--- Task input Enclosed Below ---

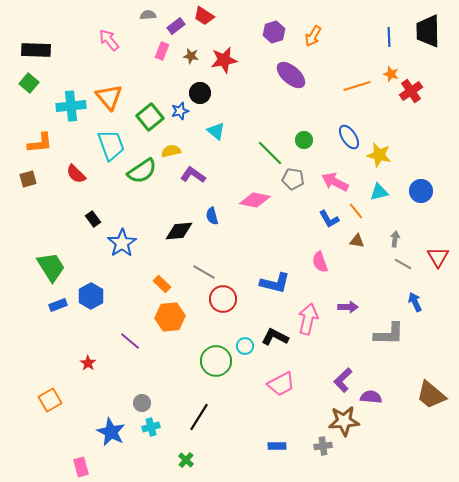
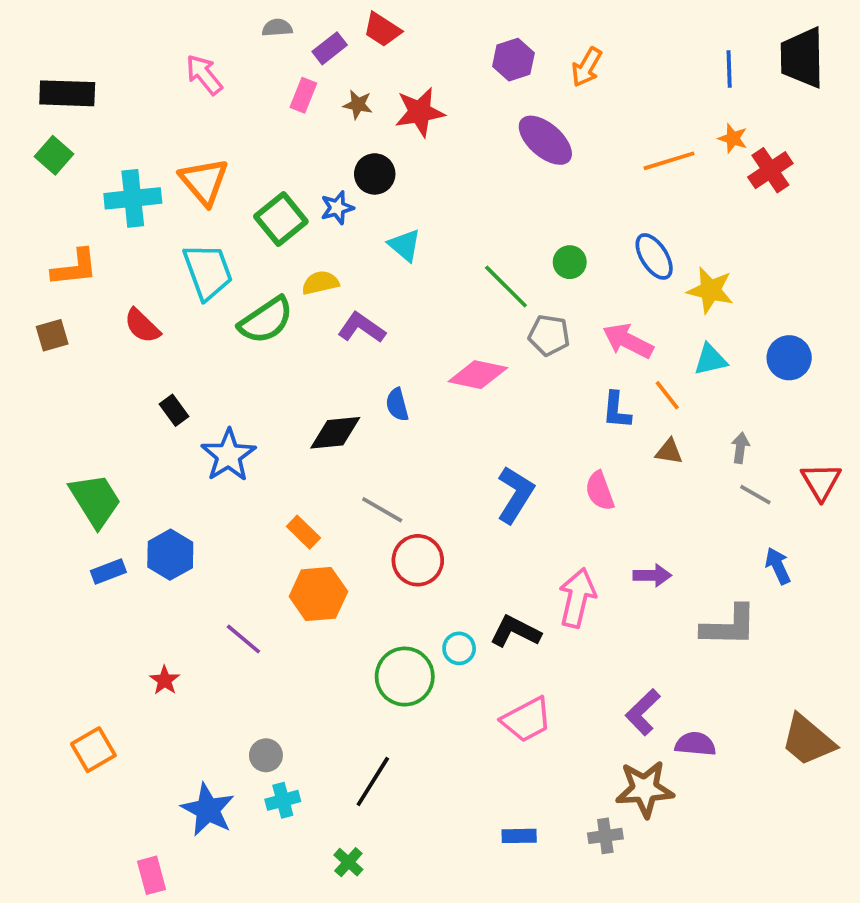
blue L-shape: (329, 219) -> (617, 410), turned 35
blue L-shape: (275, 283) -> (515, 495), moved, turned -72

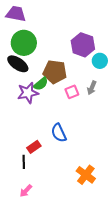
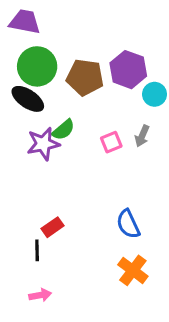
brown pentagon: (55, 72) -> (85, 77), moved
blue semicircle: (59, 133) -> (128, 224), moved
pink arrow: (26, 191) -> (40, 295), turned -144

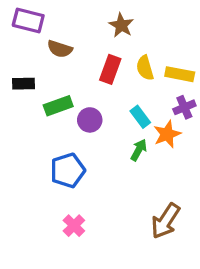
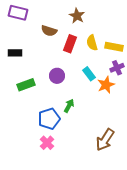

--- End of Enclosed Task input ---

Output the entries above verbatim. Omit the images.

blue L-shape: (329, 219) -> (617, 410), turned 35
blue L-shape: (275, 283) -> (515, 495), moved, turned -72

brown pentagon: (55, 72) -> (85, 77), moved
blue semicircle: (59, 133) -> (128, 224), moved
pink arrow: (26, 191) -> (40, 295), turned -144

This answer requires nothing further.